▸ **Activity**: Below are the entries; count how many lines contain the word "nabelibil" and reply with that number alone.

---- Data for analysis

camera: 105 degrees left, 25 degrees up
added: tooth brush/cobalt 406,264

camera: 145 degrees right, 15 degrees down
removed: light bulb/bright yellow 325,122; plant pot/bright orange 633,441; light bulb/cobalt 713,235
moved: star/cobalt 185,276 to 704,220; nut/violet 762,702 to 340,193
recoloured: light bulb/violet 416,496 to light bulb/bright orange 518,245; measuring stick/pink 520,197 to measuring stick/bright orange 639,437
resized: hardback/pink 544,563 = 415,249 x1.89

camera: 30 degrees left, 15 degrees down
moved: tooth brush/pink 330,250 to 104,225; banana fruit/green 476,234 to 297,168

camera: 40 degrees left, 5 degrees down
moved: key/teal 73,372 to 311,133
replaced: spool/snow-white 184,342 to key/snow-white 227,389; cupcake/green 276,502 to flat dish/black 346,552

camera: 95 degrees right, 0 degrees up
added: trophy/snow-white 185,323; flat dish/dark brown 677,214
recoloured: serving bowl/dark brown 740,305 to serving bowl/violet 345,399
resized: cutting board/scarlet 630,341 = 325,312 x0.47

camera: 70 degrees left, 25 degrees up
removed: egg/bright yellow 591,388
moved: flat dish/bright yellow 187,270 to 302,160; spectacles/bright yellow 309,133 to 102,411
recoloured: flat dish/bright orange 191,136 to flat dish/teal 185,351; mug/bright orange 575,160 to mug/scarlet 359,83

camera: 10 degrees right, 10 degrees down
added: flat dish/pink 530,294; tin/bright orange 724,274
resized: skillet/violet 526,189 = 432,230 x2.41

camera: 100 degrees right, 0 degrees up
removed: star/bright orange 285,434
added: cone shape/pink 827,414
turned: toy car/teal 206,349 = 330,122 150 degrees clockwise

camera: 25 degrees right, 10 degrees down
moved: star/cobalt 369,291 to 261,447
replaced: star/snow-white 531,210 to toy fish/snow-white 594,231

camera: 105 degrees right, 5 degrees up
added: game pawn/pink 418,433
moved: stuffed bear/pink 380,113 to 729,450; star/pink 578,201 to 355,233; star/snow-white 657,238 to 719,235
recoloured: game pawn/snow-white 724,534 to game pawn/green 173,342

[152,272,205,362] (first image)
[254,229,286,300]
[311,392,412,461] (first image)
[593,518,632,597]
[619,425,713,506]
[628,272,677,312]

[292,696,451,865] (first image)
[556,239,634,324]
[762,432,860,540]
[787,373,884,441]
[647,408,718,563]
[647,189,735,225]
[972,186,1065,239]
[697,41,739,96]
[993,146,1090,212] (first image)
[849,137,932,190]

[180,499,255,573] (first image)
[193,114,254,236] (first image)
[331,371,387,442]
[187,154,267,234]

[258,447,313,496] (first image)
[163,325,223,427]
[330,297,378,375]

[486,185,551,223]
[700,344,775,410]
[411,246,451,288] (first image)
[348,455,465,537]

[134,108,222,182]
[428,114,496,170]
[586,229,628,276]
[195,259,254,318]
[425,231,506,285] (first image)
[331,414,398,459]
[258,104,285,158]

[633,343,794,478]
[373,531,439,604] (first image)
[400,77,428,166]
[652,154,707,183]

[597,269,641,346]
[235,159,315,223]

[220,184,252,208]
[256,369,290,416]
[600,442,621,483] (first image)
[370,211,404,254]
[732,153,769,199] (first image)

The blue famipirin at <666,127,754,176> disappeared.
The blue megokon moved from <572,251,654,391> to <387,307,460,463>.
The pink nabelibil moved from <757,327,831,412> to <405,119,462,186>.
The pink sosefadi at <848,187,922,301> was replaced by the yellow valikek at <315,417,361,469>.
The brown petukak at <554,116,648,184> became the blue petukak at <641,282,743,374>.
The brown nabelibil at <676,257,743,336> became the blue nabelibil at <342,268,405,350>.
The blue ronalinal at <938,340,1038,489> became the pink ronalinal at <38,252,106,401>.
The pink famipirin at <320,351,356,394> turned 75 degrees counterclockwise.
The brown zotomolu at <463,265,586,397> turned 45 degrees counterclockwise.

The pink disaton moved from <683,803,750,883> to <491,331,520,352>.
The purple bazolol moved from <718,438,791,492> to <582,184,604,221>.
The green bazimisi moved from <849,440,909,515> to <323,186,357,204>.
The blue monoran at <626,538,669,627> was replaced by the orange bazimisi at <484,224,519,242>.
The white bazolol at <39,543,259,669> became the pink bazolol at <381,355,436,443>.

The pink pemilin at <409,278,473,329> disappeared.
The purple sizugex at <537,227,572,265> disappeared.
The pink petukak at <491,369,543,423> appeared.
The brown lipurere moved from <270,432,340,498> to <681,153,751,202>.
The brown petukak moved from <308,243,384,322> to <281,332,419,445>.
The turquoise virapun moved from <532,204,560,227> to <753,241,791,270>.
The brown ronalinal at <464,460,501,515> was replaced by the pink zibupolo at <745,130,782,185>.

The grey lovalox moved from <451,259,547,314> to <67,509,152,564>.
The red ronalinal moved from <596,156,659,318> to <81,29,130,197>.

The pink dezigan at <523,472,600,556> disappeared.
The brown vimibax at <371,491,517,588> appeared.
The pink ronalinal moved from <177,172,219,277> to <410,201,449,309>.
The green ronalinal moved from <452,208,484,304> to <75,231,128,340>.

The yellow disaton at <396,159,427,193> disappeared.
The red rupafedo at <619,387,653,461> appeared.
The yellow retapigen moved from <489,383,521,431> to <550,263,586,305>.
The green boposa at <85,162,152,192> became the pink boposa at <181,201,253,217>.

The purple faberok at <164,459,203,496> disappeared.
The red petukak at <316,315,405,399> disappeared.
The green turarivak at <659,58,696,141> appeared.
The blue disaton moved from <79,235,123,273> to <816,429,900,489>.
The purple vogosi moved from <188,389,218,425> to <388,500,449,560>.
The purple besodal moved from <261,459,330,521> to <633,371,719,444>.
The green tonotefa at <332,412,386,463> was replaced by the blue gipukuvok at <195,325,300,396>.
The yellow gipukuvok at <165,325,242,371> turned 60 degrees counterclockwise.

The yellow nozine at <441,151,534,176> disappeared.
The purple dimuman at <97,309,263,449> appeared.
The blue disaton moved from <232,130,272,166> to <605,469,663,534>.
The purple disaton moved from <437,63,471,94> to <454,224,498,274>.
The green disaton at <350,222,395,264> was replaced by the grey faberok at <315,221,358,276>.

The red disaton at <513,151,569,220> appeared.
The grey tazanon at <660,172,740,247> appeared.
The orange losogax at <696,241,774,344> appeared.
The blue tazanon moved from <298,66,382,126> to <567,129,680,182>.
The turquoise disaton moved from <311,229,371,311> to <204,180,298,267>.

--------

▸ **Task result**: 2